◆ **PROBLEM TO WORK ON**: Count every line below that contains "plate", then give that count and nothing else.

◆ **ENTRIES SUPPLIED**:
-------
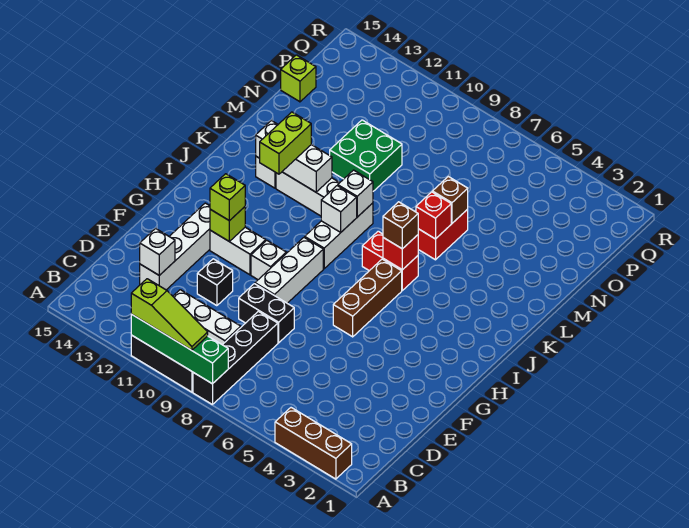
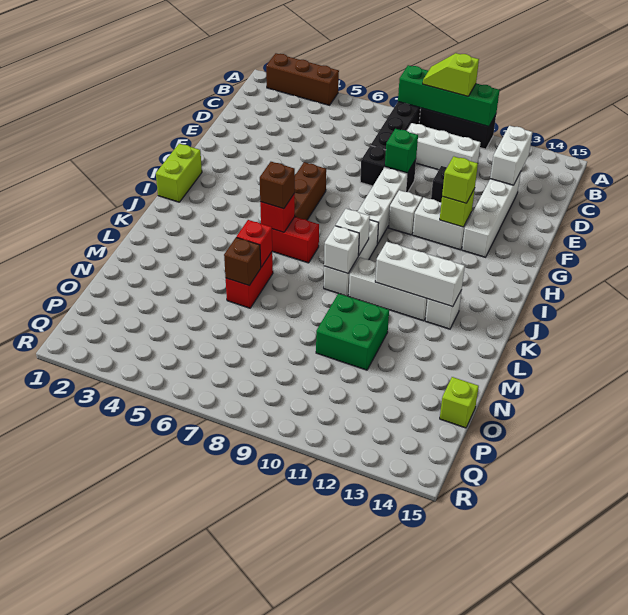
lime slope A9:A11 level 3 top 11 -> lime slope A9:A10 level 3 top 10
white brick D13 level 2 -> white brick C13:D13 level 2
none -> green brick E9 level 2
lime brick J12:K12 level 3 -> lime brick H1:I1 level 1

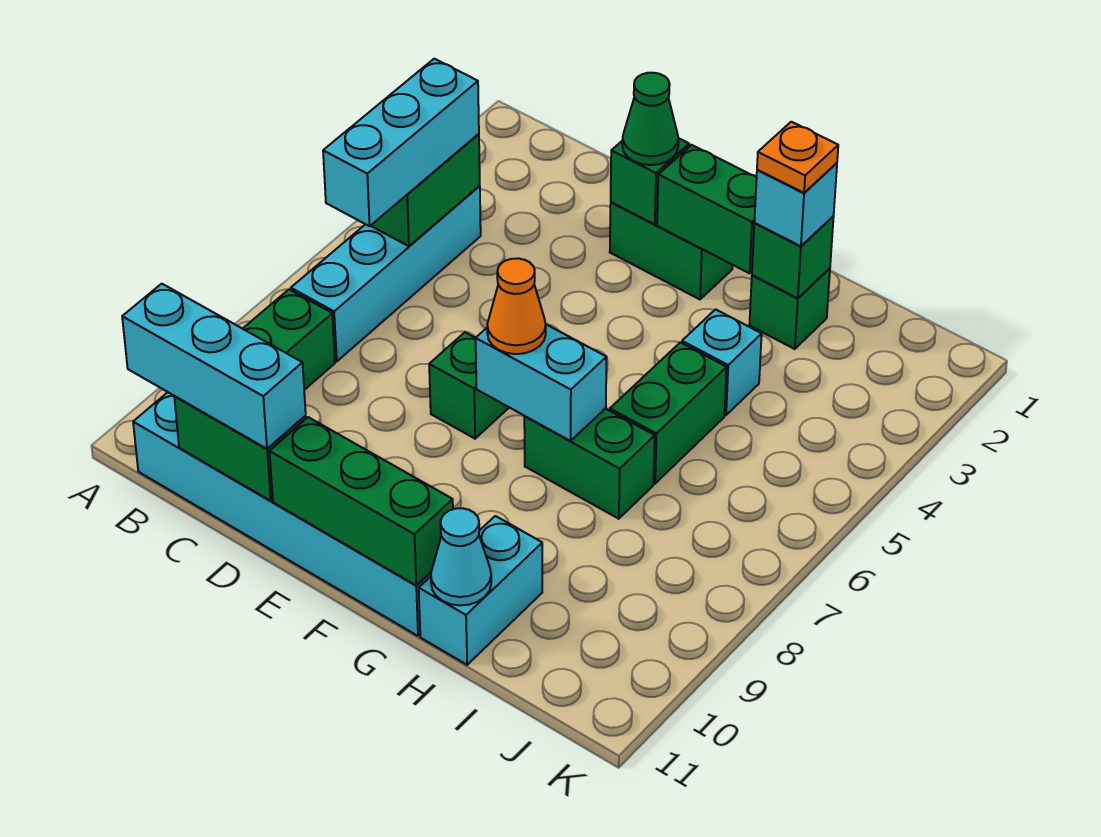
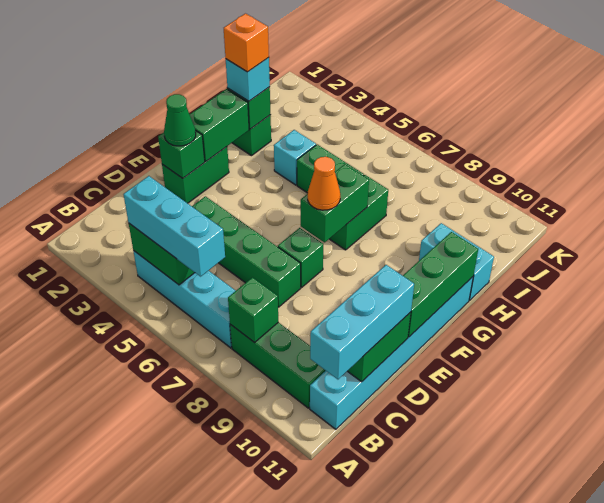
none -> green brick B8 level 2
none -> green brick D4:D7 level 1
cyan brick F7:G7 level 2 -> green brick F7:G7 level 2
orange plate H2 level 4 -> orange brick H2 level 4
cyan cone H11 level 2 -> none

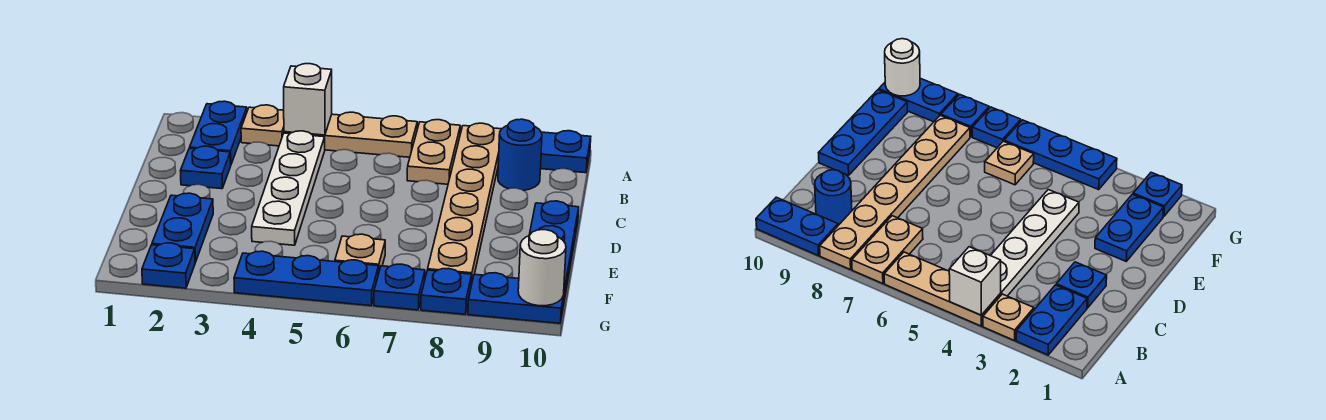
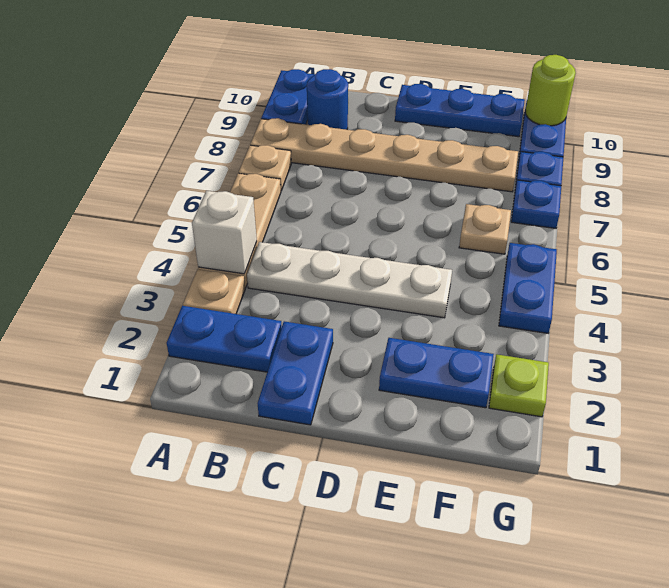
tan plate A7:B7 level 1 -> tan plate A7 level 1
blue plate C2 level 1 -> blue plate C1:C2 level 1
blue plate G2 level 1 -> lime plate G2 level 1
blue plate G4:G6 level 1 -> blue plate G4:G5 level 1
white round brick G10 level 2 -> lime round brick G10 level 2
-------
◆ **TASK RESPONSE**: 5